→ GIVEN RECORDS:
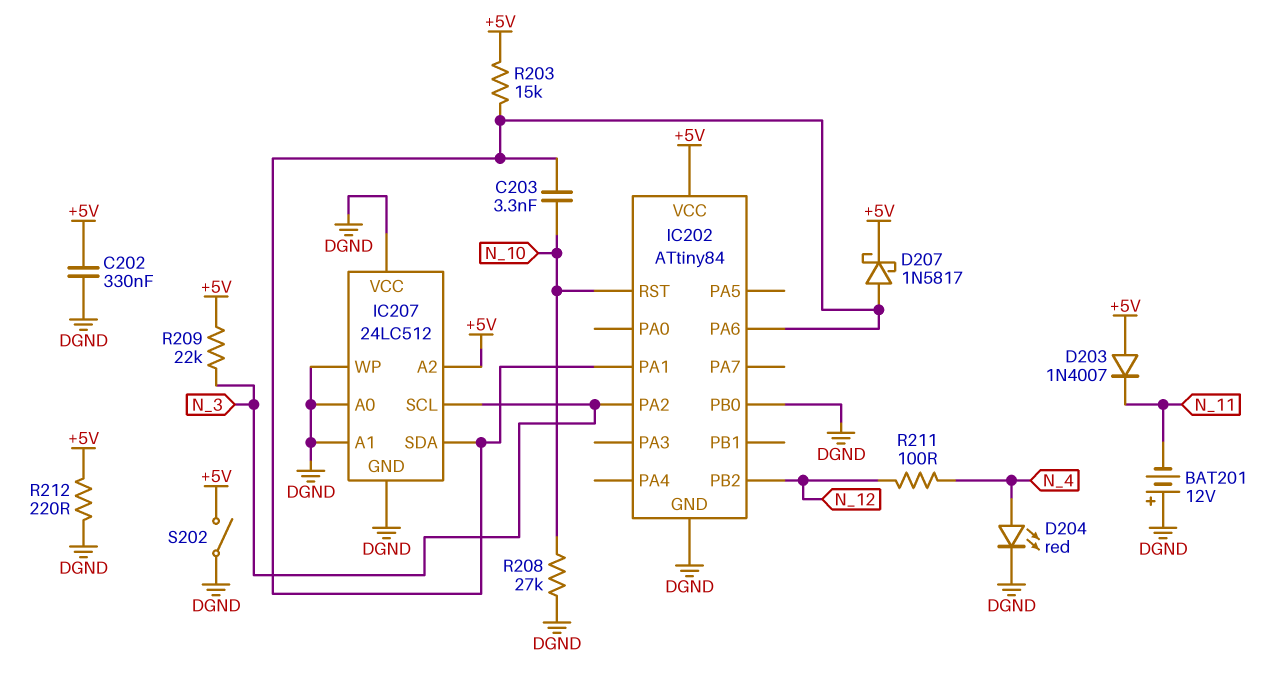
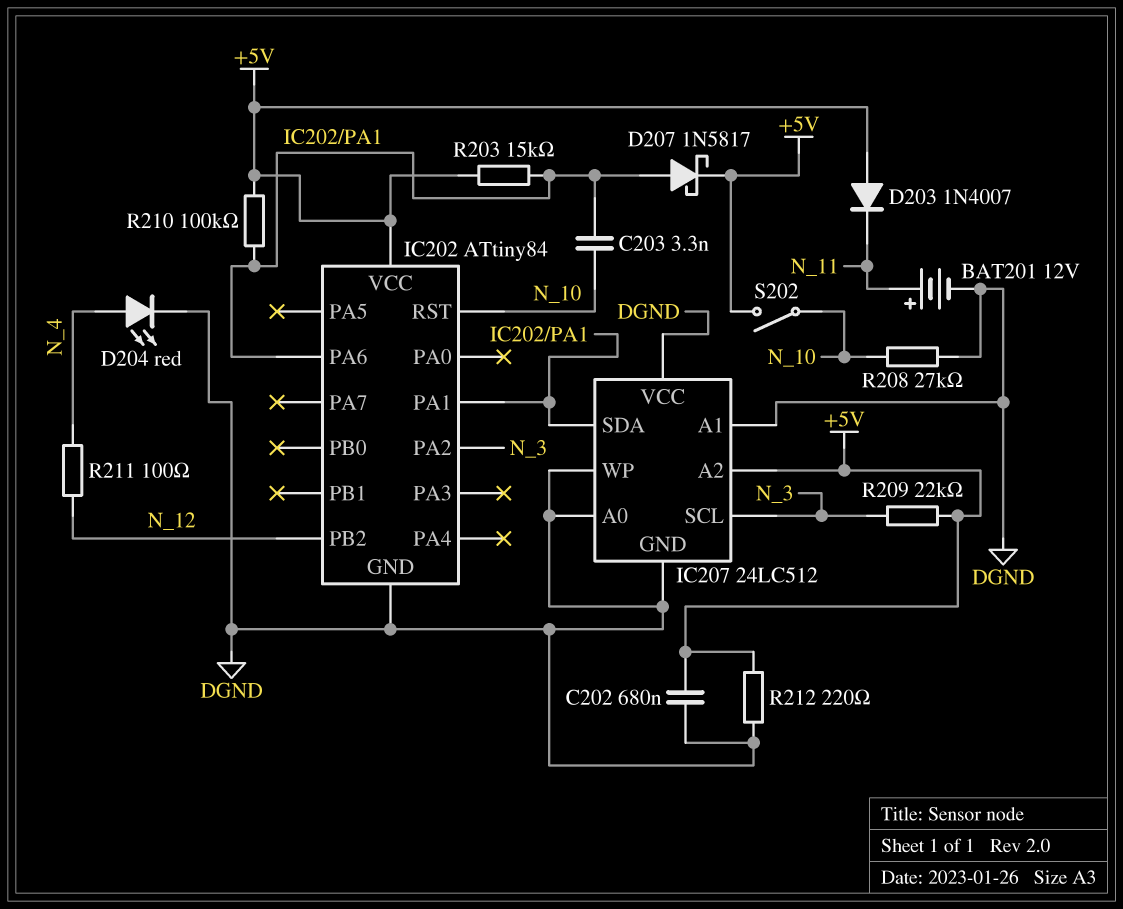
BAT201: 12V (plus DGND, minus N_11) -> 12V (plus N_11, minus DGND)
C202: 330nF (+5V, DGND) -> 680nF (+5V, DGND)
IC202 pin PB0: DGND -> none
R210: none -> 100k (+5V, IC202/PA1)
S202: switch (+5V, DGND) -> switch (+5V, N_10)

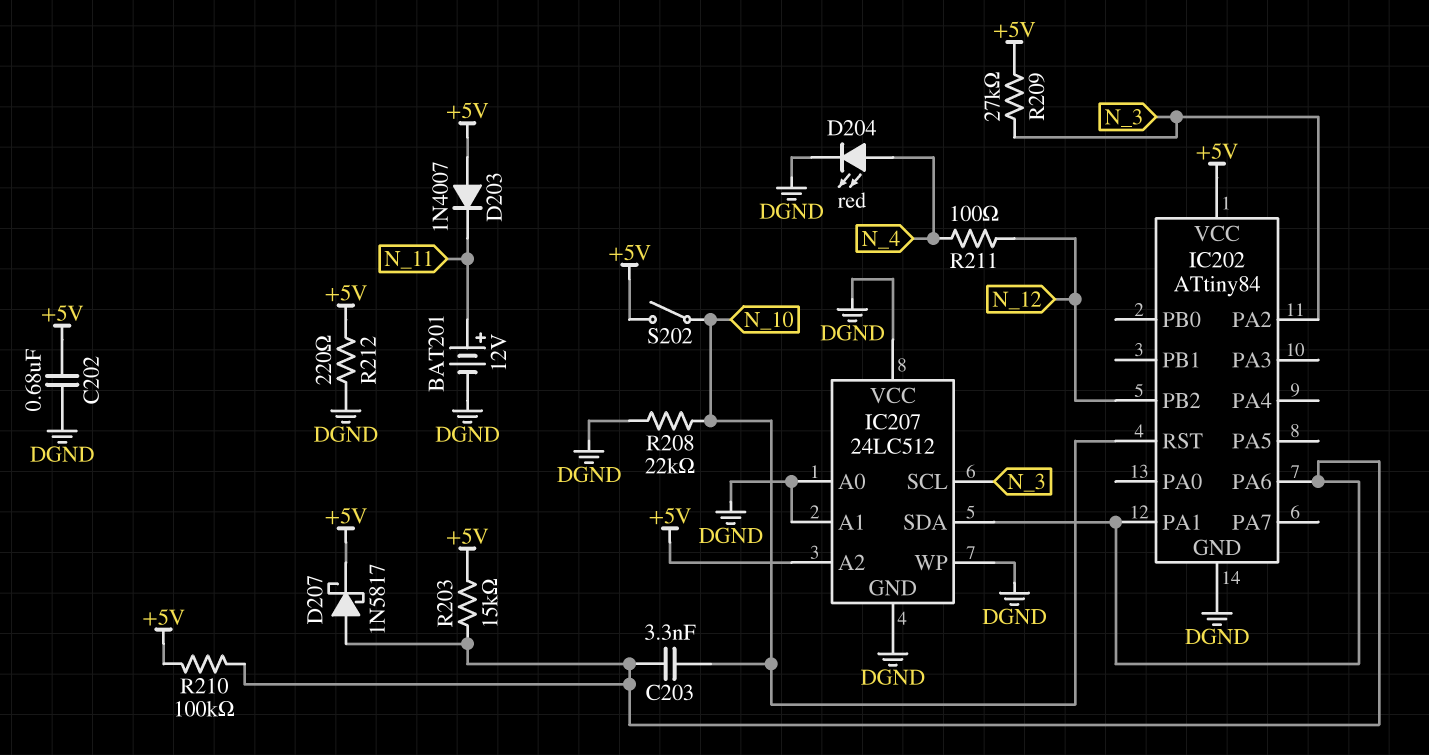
R208: 27k (DGND, N_10) -> 22k (DGND, N_10)
R209: 22k (+5V, N_3) -> 27k (+5V, N_3)

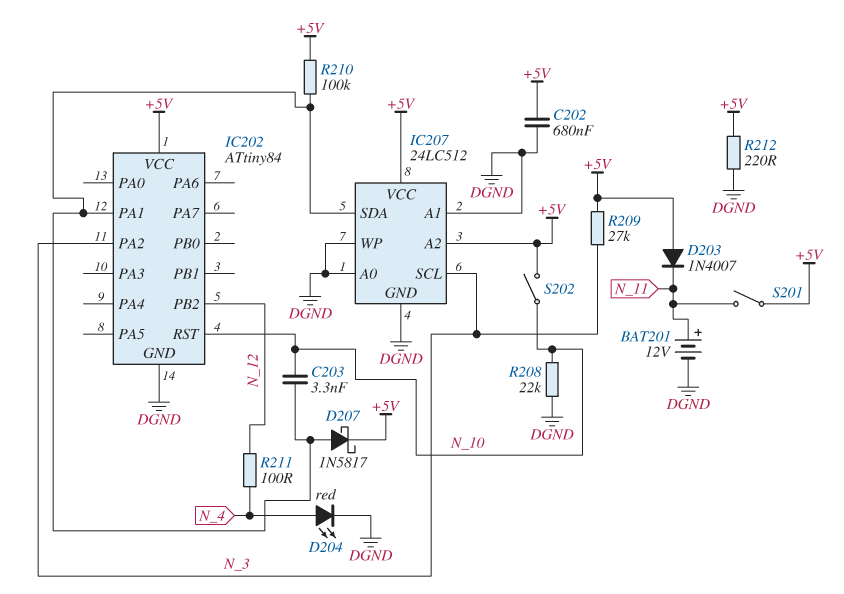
IC202 pin PA6: IC202/PA1 -> none
IC207 pin VCC: DGND -> +5V
R203: 15k (+5V, IC202/PA1) -> none
S201: none -> switch (+5V, N_11)

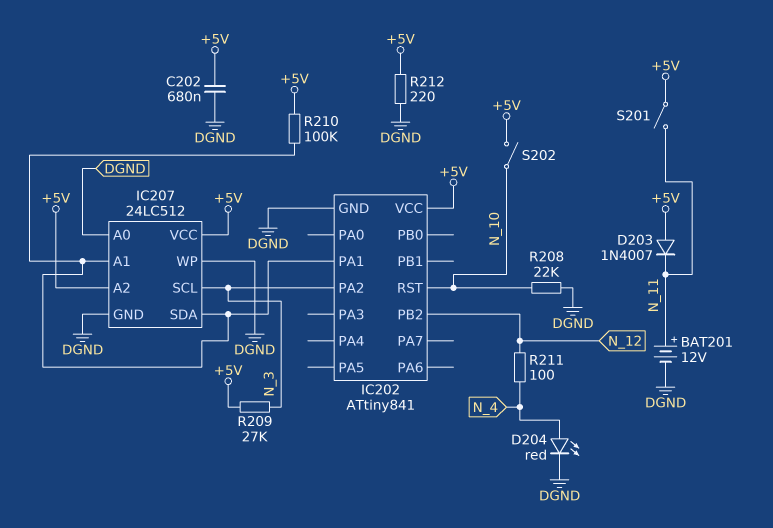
C203: 3.3nF (IC202/PA1, N_10) -> none
D207: schottky 1N5817 (A IC202/PA1, K +5V) -> none
IC202: ATtiny84 -> ATtiny841
IC207 pin A1: DGND -> IC202/PA1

→ WHAT IS NEEDED: Quote, word for word and nothing more, every line from the line with "S202: switch (+5V, DGND)" to the end of the entries, including both ends; skip any pictures.

→ EXERCISE RESULT:
S202: switch (+5V, DGND) -> switch (+5V, N_10)

R208: 27k (DGND, N_10) -> 22k (DGND, N_10)
R209: 22k (+5V, N_3) -> 27k (+5V, N_3)

IC202 pin PA6: IC202/PA1 -> none
IC207 pin VCC: DGND -> +5V
R203: 15k (+5V, IC202/PA1) -> none
S201: none -> switch (+5V, N_11)

C203: 3.3nF (IC202/PA1, N_10) -> none
D207: schottky 1N5817 (A IC202/PA1, K +5V) -> none
IC202: ATtiny84 -> ATtiny841
IC207 pin A1: DGND -> IC202/PA1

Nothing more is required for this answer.